▶ _Object transformation records_
________________________

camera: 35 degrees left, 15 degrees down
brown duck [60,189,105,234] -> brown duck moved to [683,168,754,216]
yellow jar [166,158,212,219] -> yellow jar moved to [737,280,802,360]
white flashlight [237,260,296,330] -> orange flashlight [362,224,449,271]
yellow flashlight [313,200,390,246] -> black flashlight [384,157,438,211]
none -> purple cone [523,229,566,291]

________________________

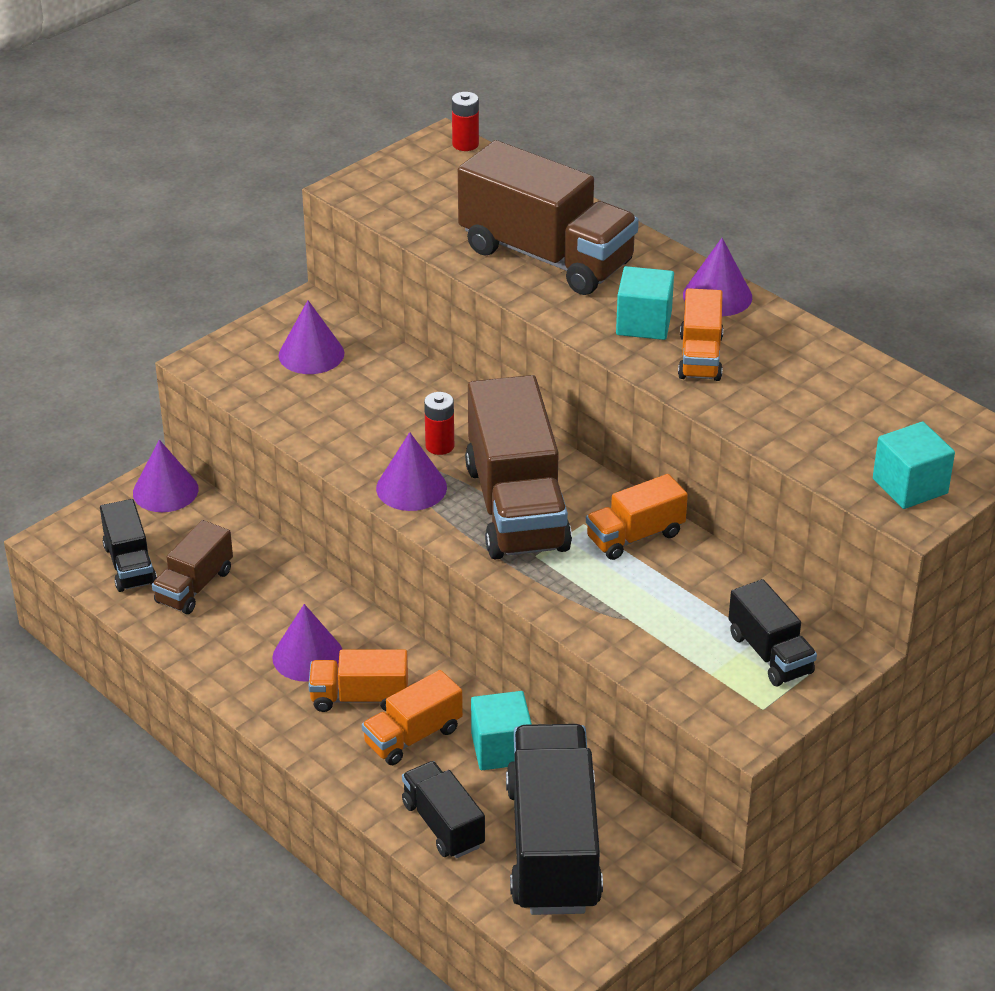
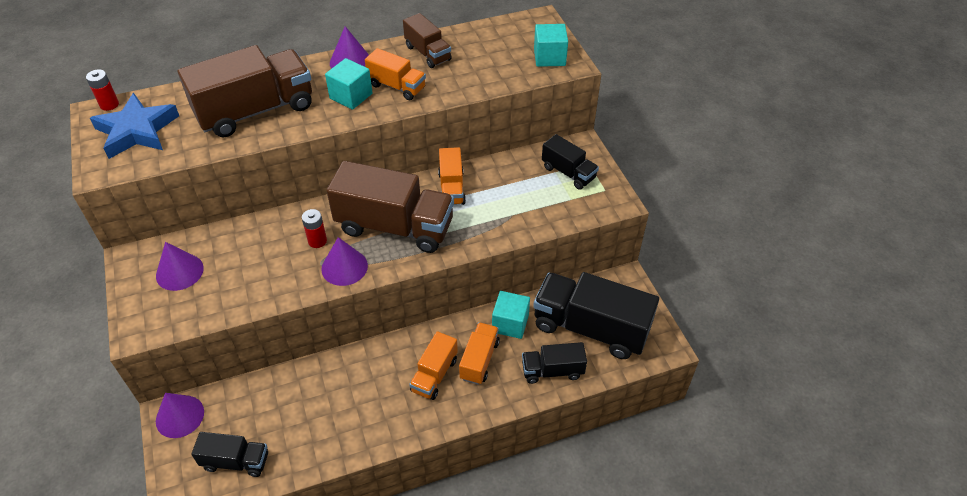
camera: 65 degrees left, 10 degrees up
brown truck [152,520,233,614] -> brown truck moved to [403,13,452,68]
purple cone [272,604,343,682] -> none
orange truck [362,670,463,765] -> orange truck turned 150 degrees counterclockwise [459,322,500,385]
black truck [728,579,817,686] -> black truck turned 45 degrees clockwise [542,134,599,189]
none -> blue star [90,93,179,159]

________________________

▶ _What the task asks_
An exact, complete copy of the lines above from the one with "camera: 35 degrees left, 15 degrees down" through the one with "white flashlight [237,260,296,330]" is the whole answer.

▶ _Solved exercise_
camera: 35 degrees left, 15 degrees down
brown duck [60,189,105,234] -> brown duck moved to [683,168,754,216]
yellow jar [166,158,212,219] -> yellow jar moved to [737,280,802,360]
white flashlight [237,260,296,330] -> orange flashlight [362,224,449,271]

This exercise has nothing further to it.